▶ [Brief]:
Scan the lines below for "fioletowy" and copy the matches.
※ ※ ※
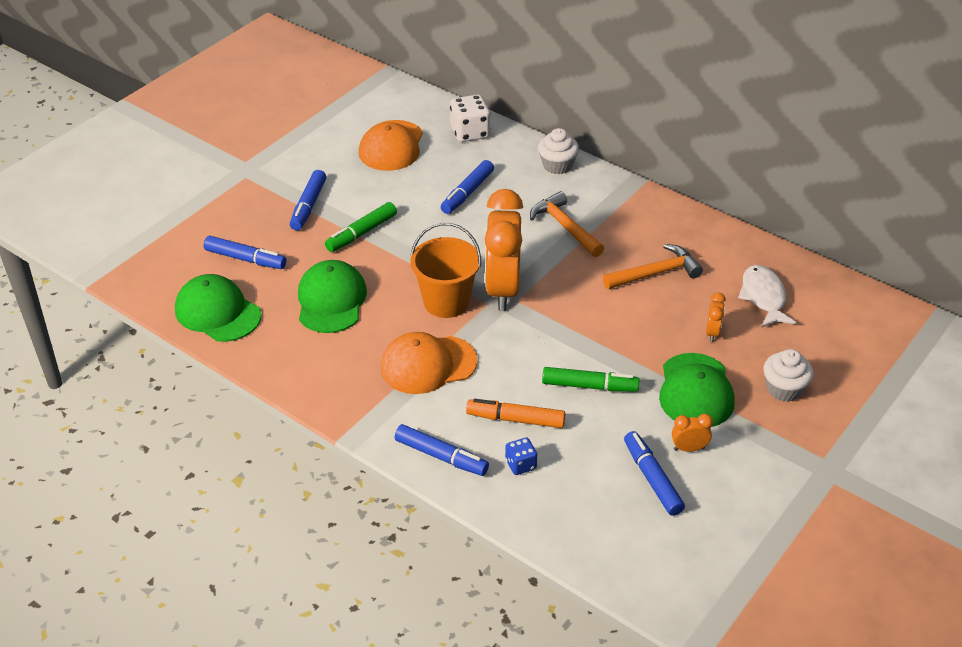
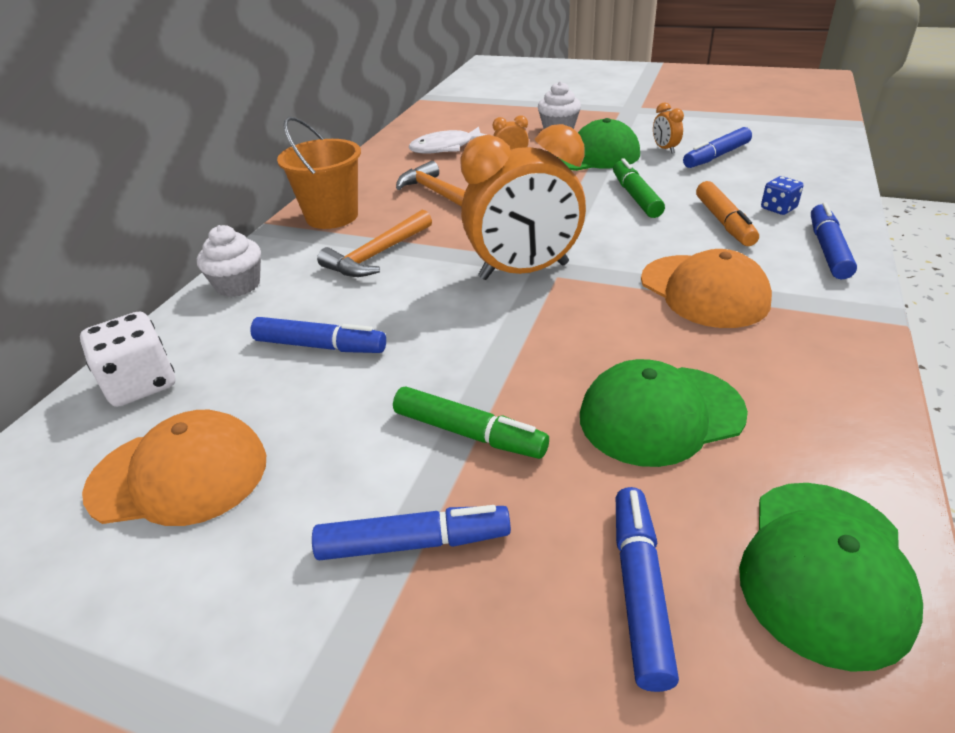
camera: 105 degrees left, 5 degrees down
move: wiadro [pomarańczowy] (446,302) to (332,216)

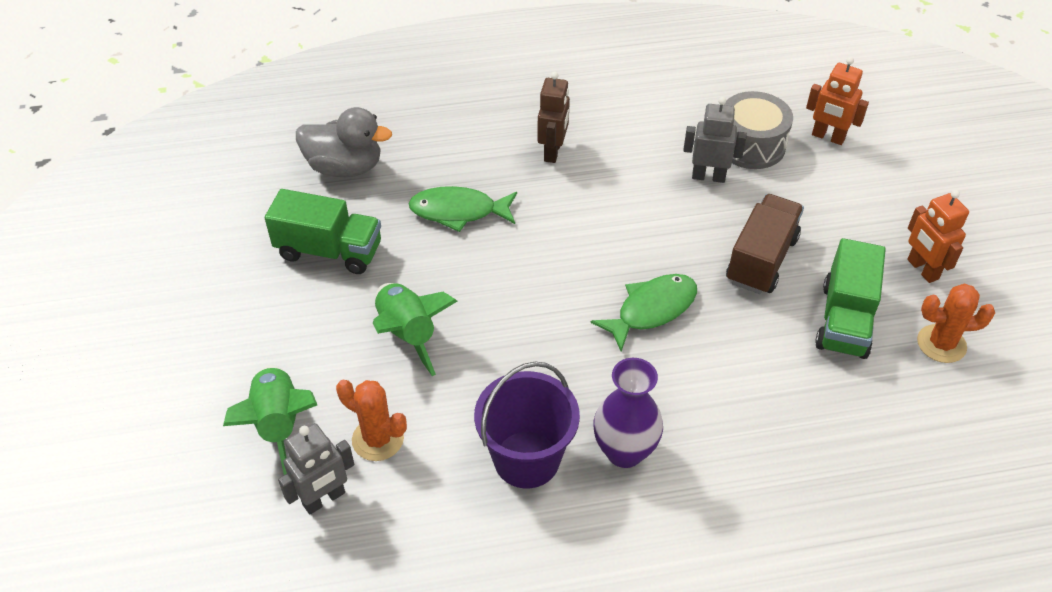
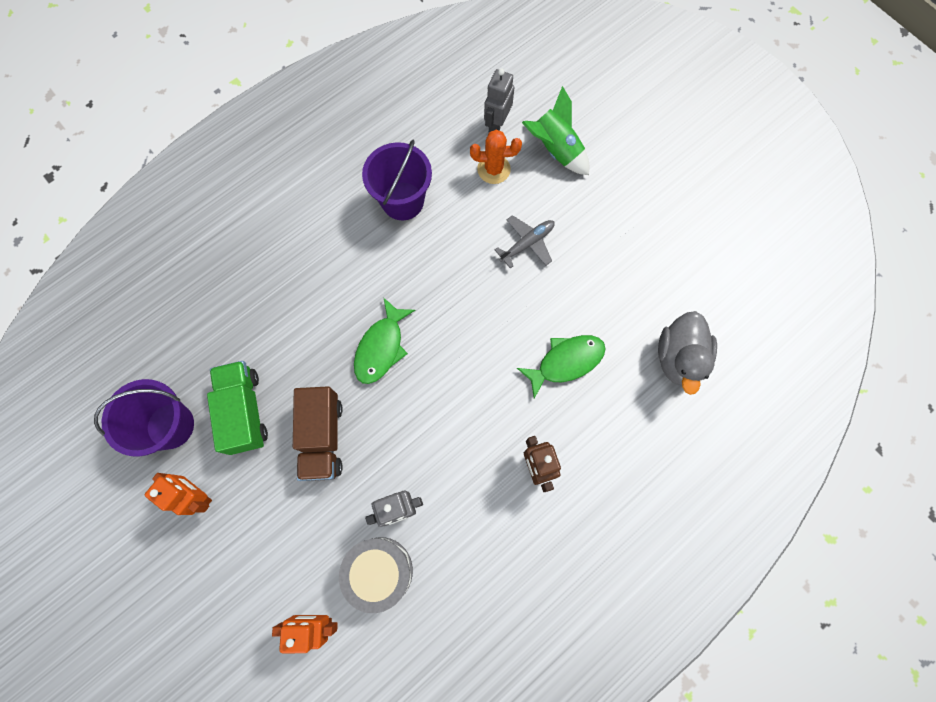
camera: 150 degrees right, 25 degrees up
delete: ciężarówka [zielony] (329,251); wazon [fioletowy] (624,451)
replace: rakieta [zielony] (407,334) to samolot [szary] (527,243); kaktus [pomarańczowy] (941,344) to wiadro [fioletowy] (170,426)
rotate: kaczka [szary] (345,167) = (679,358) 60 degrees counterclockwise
※ ※ ※
▶ [Result of this exercise]:
delete: ciężarówka [zielony] (329,251); wazon [fioletowy] (624,451)
replace: rakieta [zielony] (407,334) to samolot [szary] (527,243); kaktus [pomarańczowy] (941,344) to wiadro [fioletowy] (170,426)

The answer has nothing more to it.